TASK ITEM –
In the listing below, locate the line with "IC3 pin GP4: W10 -> W5" and the line with "V2: AC 6V (GND, N12) -> none", then output both and everything between them exactly, minus any pictures.

INPUT MATERIAL –

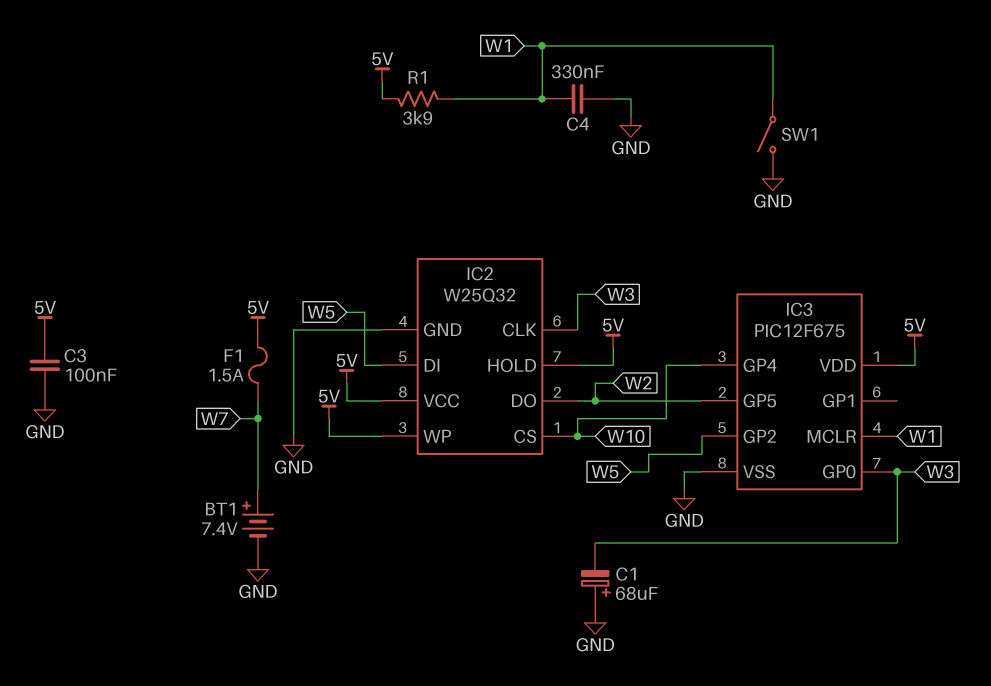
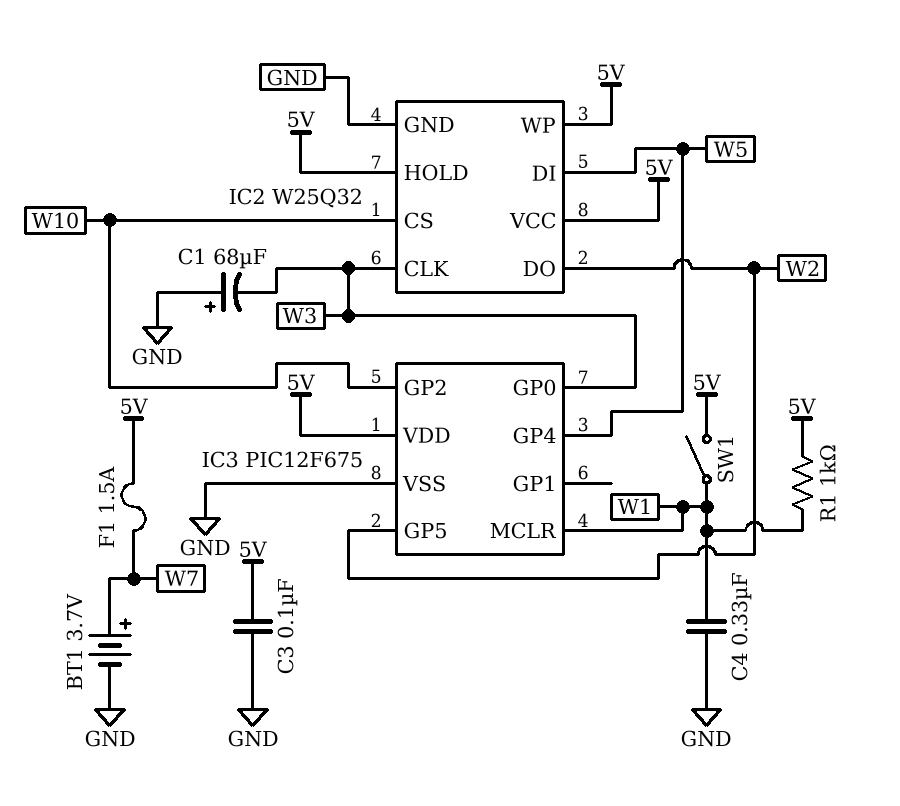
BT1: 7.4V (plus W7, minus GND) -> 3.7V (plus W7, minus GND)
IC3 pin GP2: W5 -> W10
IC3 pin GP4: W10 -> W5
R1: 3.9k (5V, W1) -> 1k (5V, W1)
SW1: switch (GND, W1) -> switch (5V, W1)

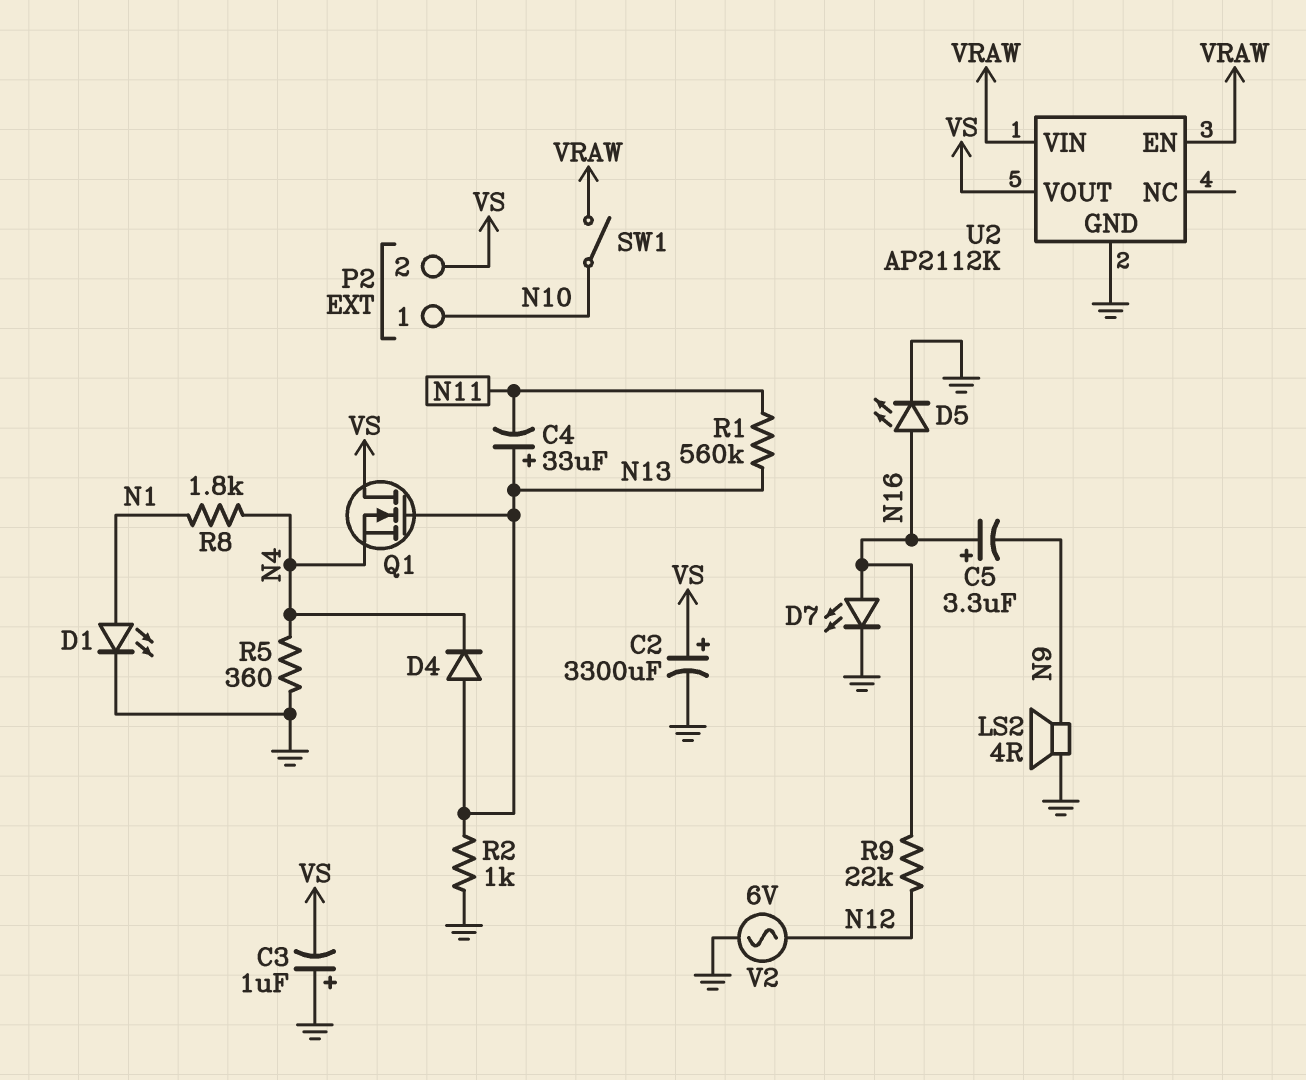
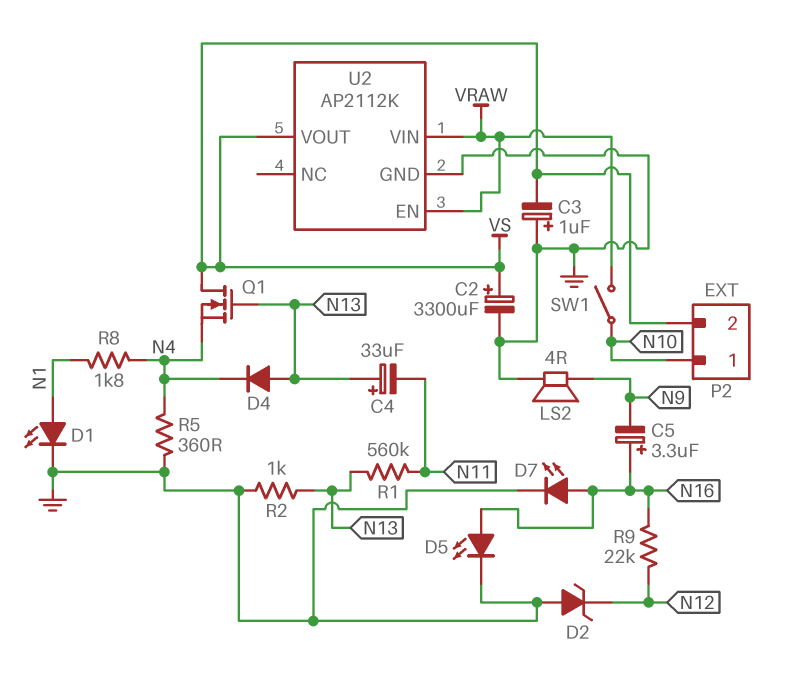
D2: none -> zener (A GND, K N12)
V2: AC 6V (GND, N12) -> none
---
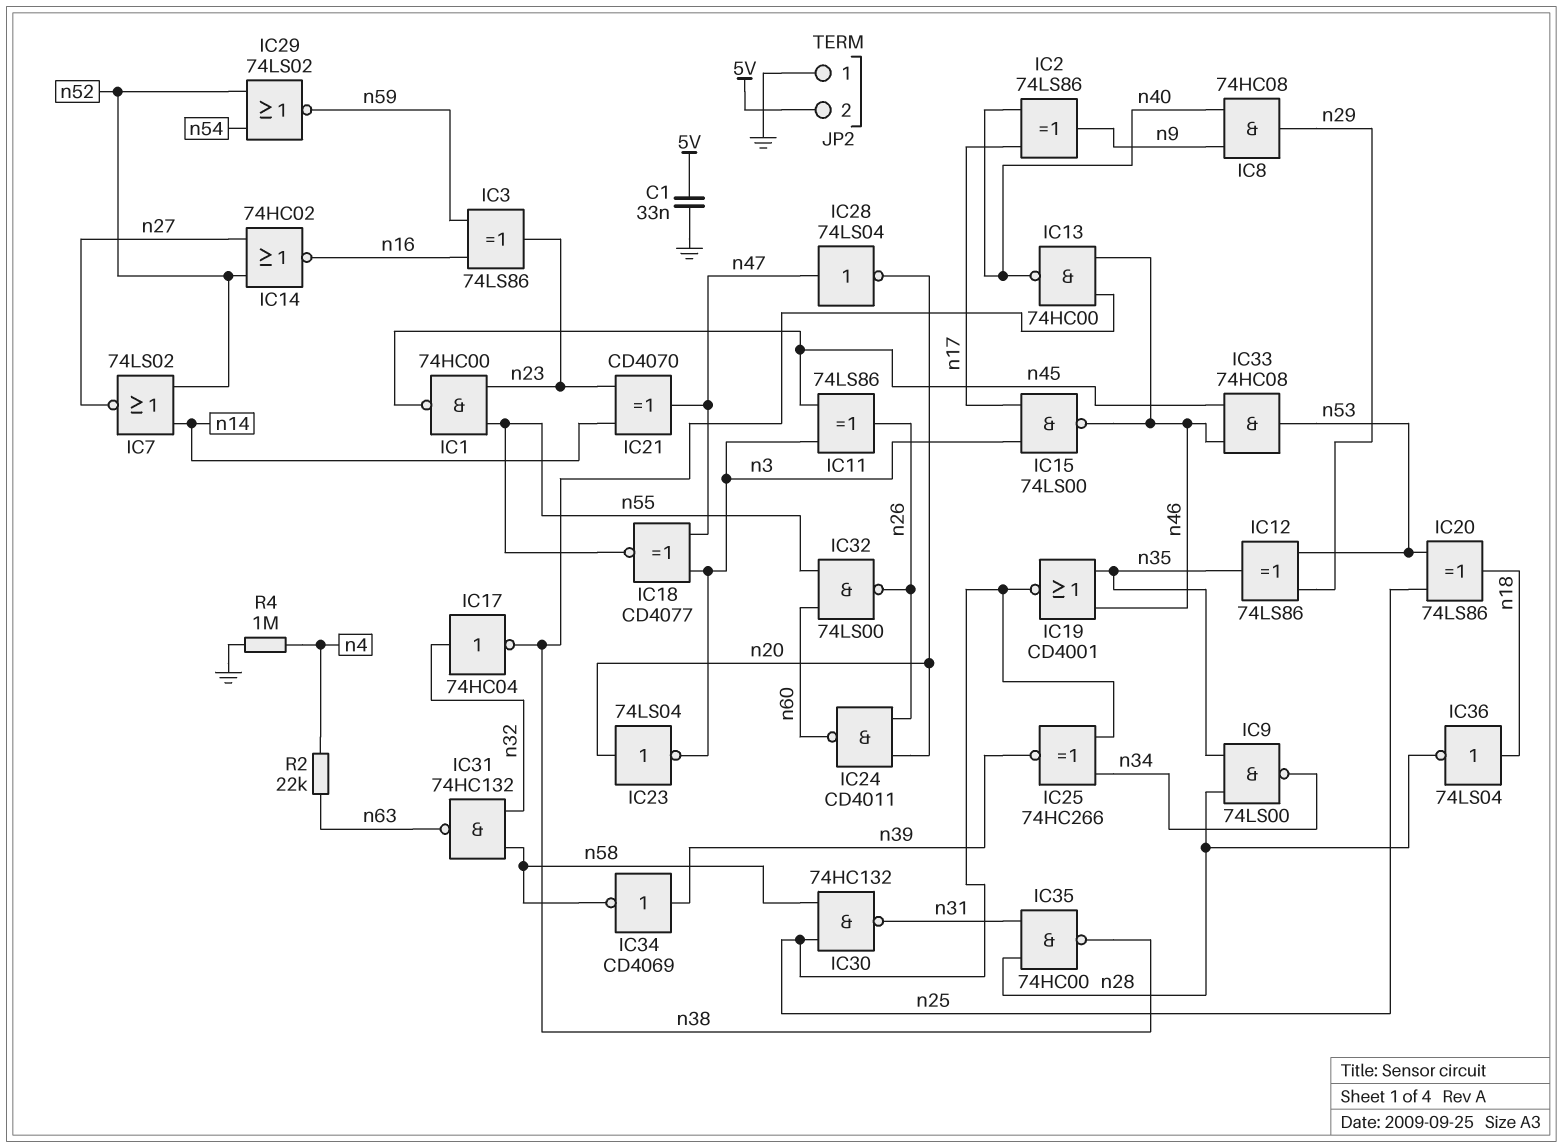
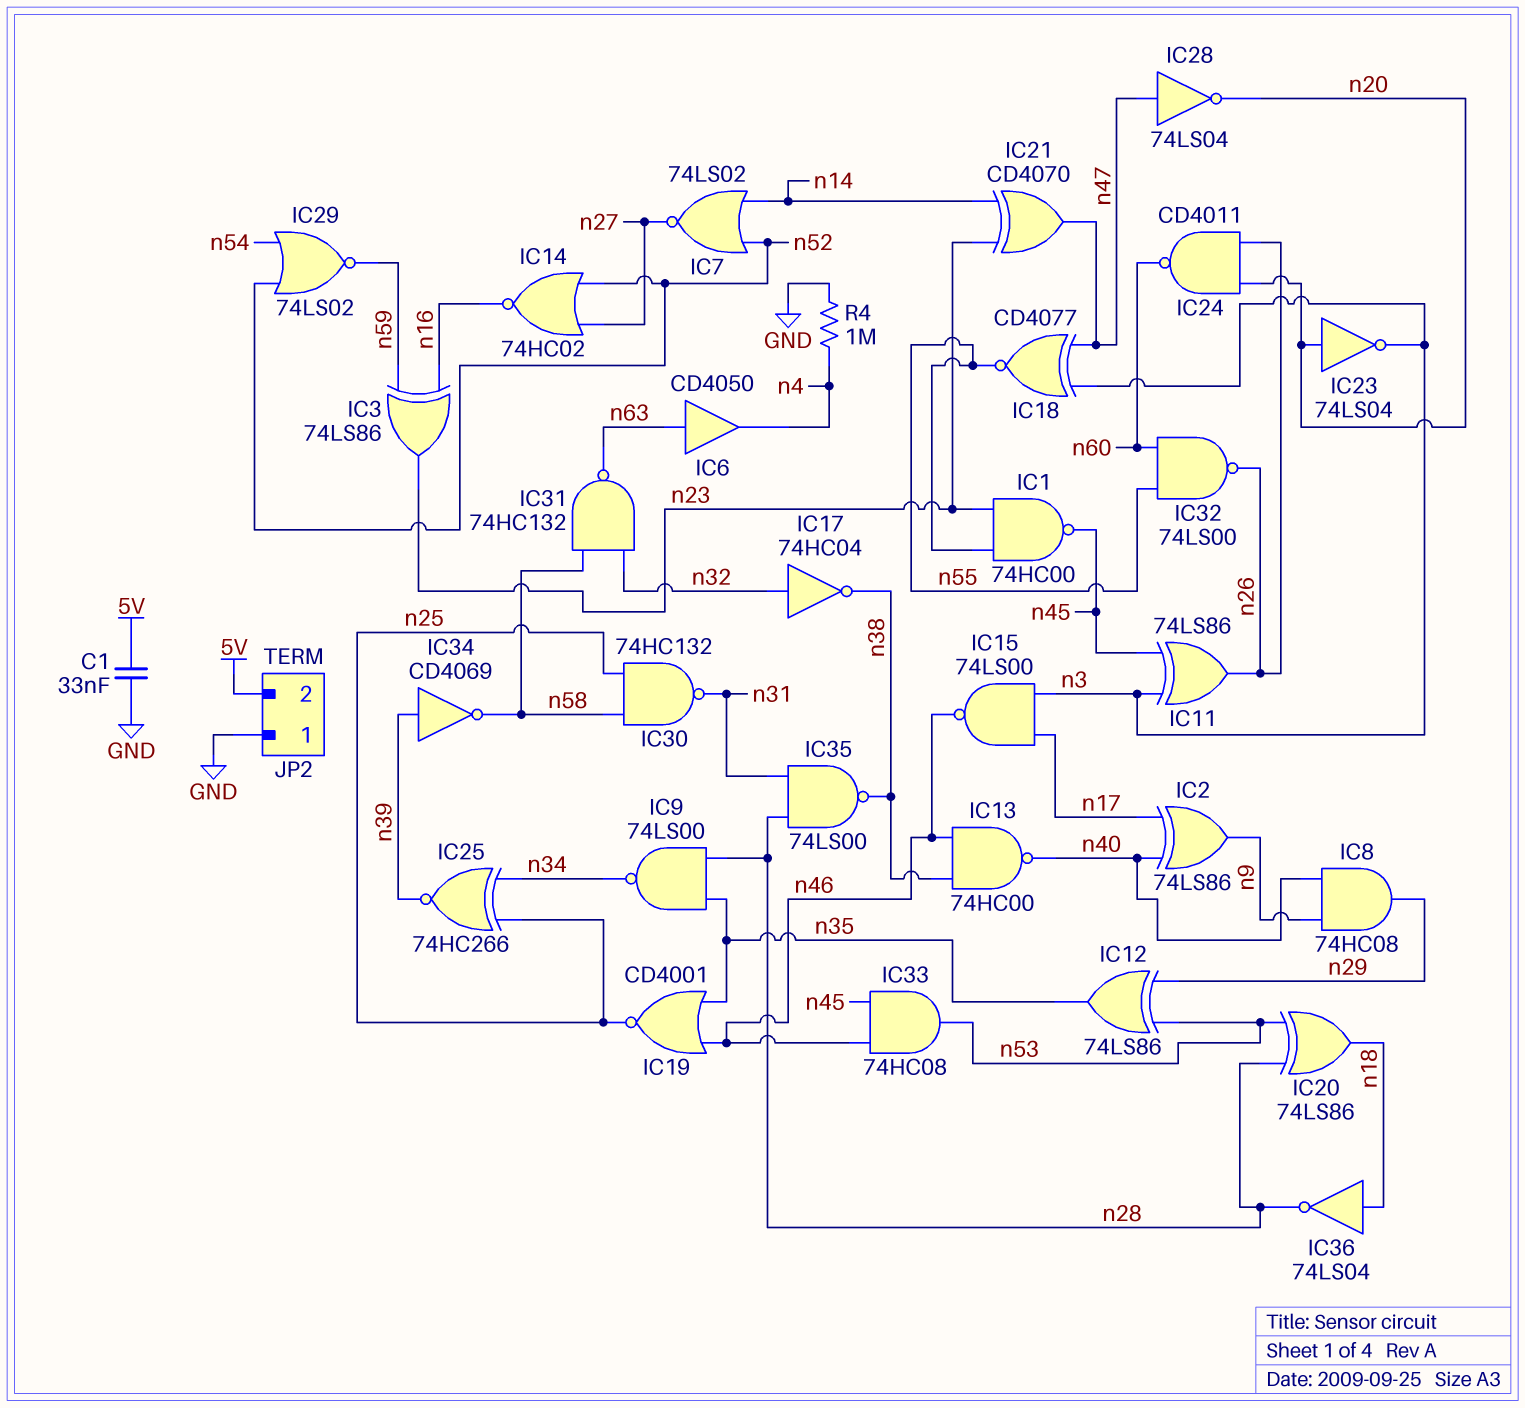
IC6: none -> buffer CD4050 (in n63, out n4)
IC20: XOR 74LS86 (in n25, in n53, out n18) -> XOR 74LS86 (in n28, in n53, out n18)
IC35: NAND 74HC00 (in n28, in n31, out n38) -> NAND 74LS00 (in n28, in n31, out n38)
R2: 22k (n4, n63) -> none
---
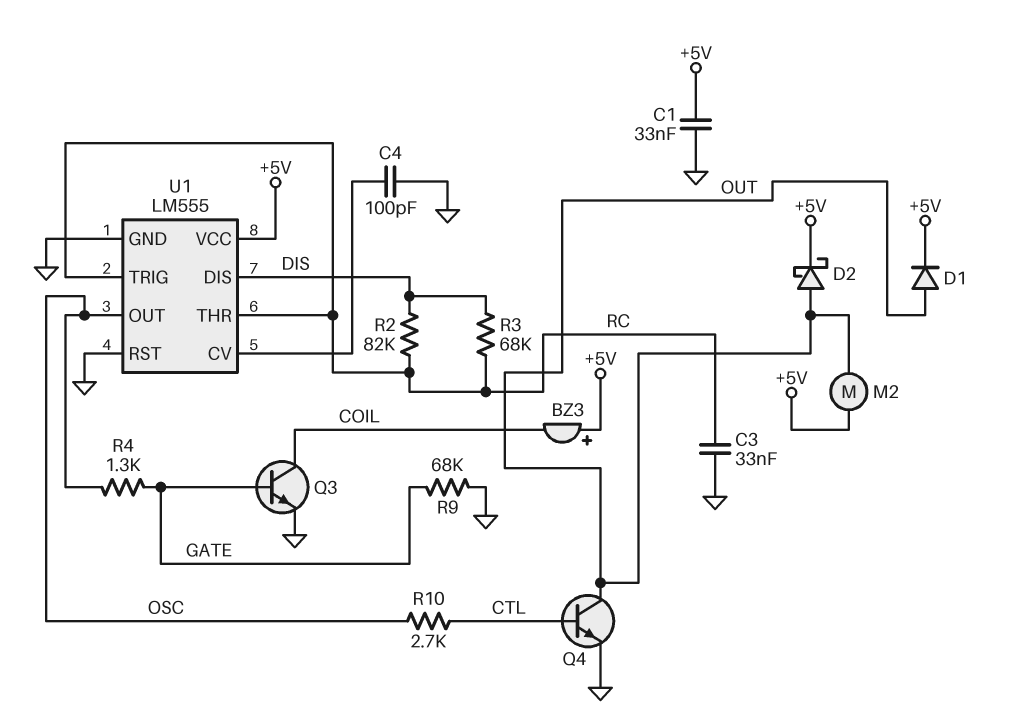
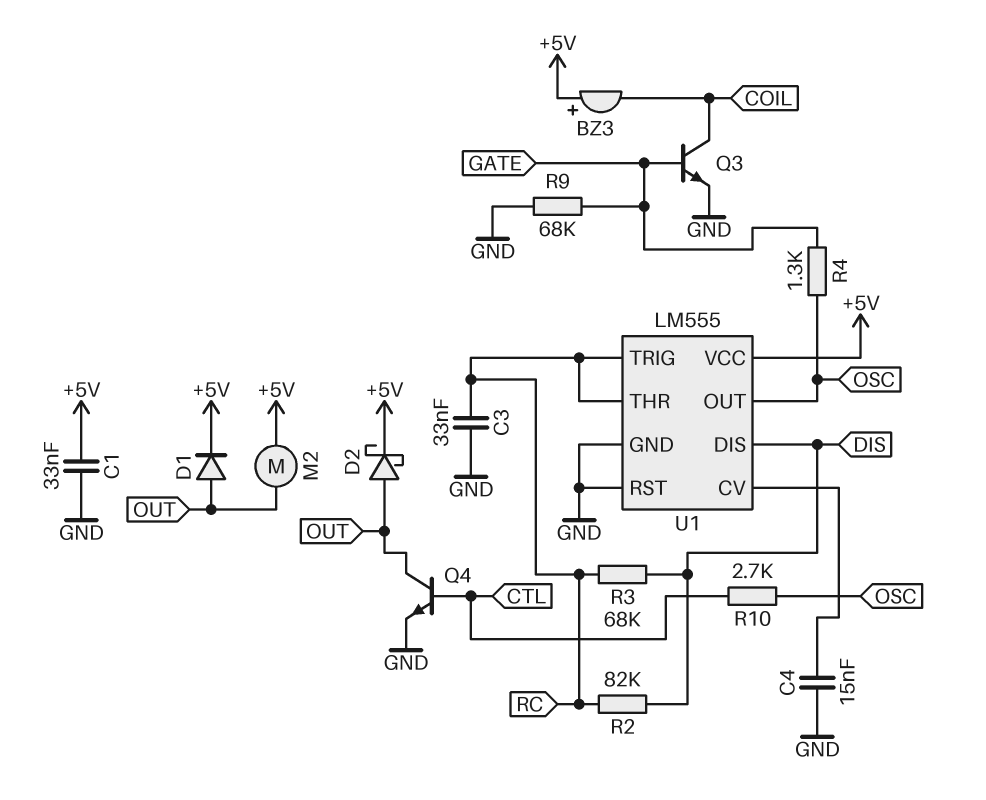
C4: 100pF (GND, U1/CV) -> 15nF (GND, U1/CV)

TASK ANSWER –
IC3 pin GP4: W10 -> W5
R1: 3.9k (5V, W1) -> 1k (5V, W1)
SW1: switch (GND, W1) -> switch (5V, W1)

D2: none -> zener (A GND, K N12)
V2: AC 6V (GND, N12) -> none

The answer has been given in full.